Task item: Extract each line holding the word "black" from the entries.

Before-and-after object listings:
= Beginning of Section =
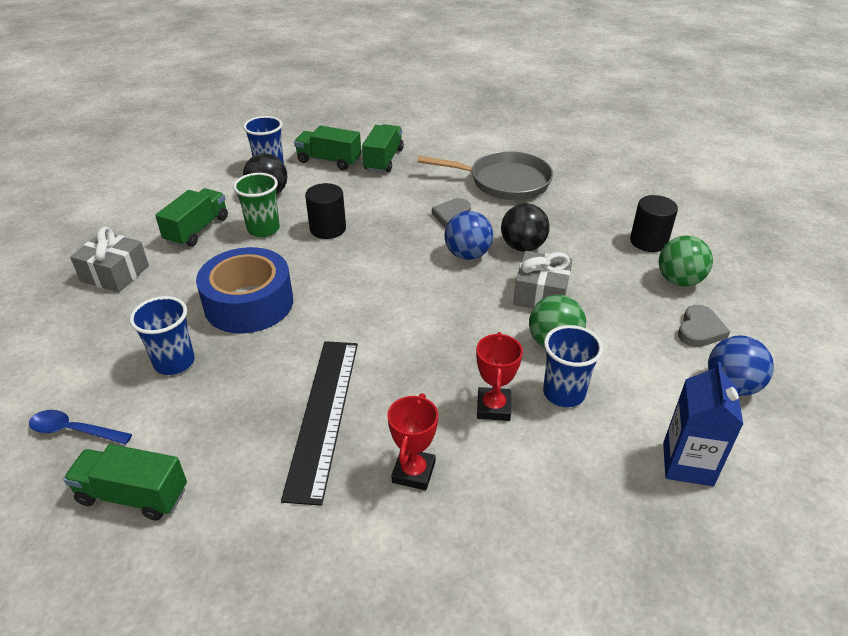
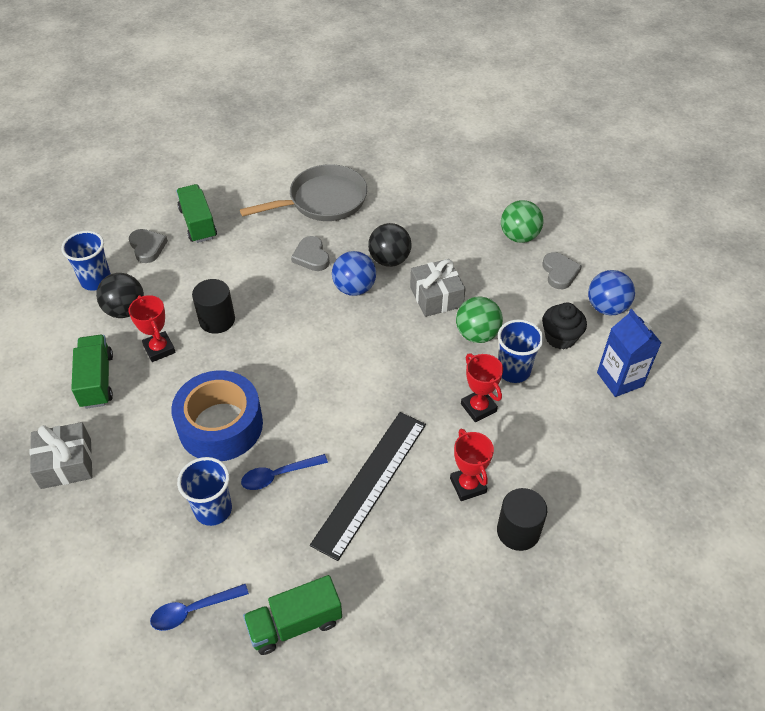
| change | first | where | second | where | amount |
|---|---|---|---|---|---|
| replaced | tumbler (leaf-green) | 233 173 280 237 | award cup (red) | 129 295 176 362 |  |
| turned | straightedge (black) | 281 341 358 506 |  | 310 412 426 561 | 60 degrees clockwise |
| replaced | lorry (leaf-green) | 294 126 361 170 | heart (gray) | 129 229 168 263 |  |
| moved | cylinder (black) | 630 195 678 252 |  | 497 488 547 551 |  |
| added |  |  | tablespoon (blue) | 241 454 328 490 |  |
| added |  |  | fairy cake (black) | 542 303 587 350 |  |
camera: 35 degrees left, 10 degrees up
= End of Section =
= Beginning of Section =
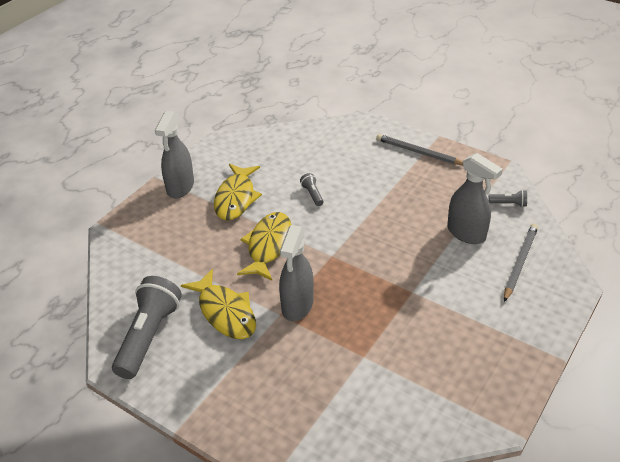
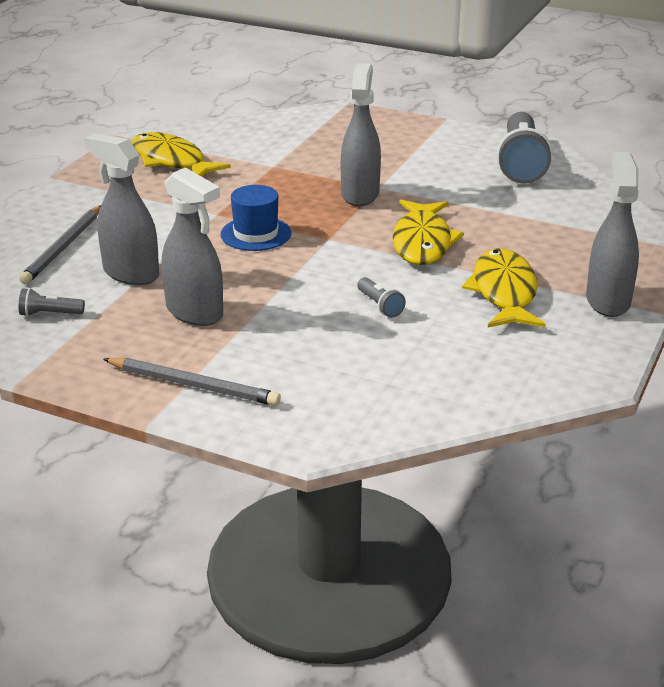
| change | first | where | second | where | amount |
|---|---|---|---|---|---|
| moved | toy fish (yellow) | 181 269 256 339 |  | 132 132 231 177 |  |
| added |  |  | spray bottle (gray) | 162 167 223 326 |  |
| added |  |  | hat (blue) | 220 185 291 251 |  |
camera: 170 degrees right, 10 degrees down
= End of Section =
= Beginning of Section =
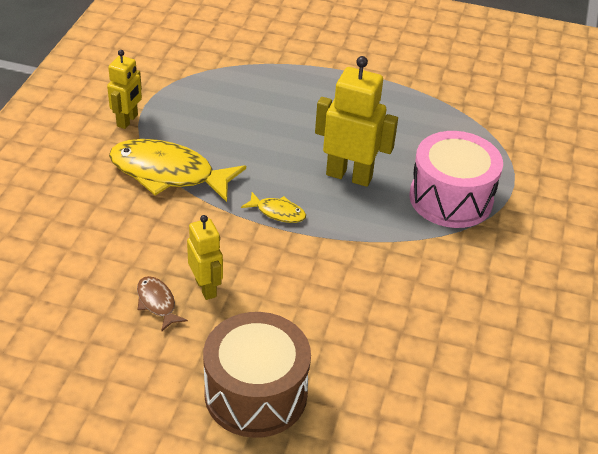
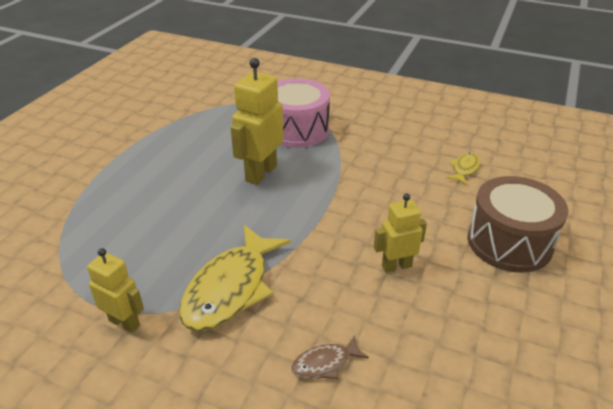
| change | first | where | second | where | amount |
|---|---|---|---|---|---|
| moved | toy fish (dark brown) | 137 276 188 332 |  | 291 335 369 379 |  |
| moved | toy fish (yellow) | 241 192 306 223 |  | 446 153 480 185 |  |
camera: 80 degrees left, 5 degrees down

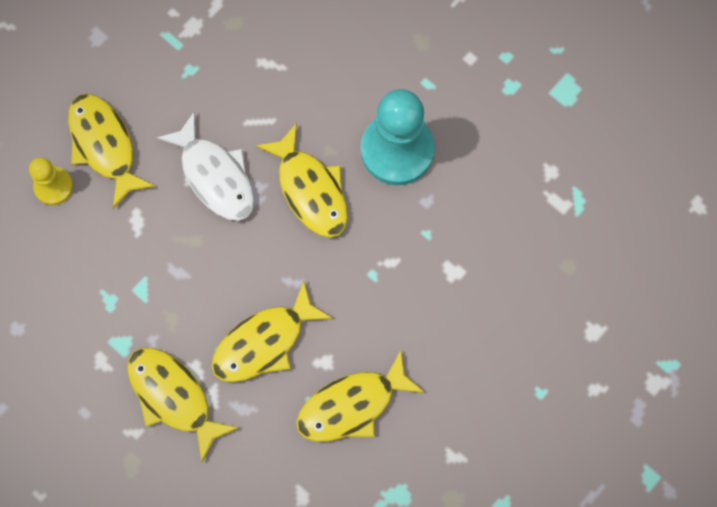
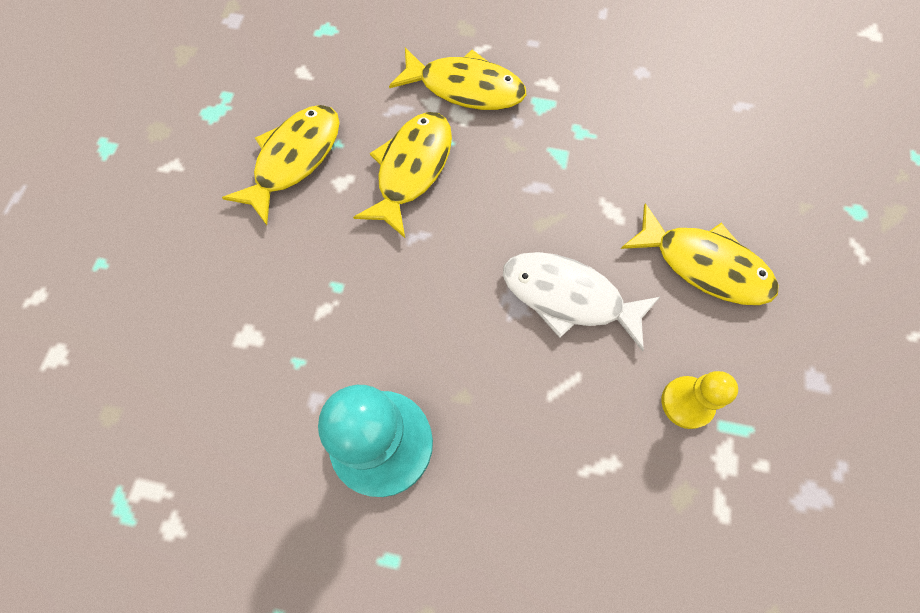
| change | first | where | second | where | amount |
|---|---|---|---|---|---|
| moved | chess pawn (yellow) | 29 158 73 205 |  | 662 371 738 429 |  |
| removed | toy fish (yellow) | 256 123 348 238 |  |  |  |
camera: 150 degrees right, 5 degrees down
= End of Section =
The completed task:
| turned | straightedge (black) | 281 341 358 506 |  | 310 412 426 561 | 60 degrees clockwise |
| moved | cylinder (black) | 630 195 678 252 |  | 497 488 547 551 |  |
| added |  |  | fairy cake (black) | 542 303 587 350 |  |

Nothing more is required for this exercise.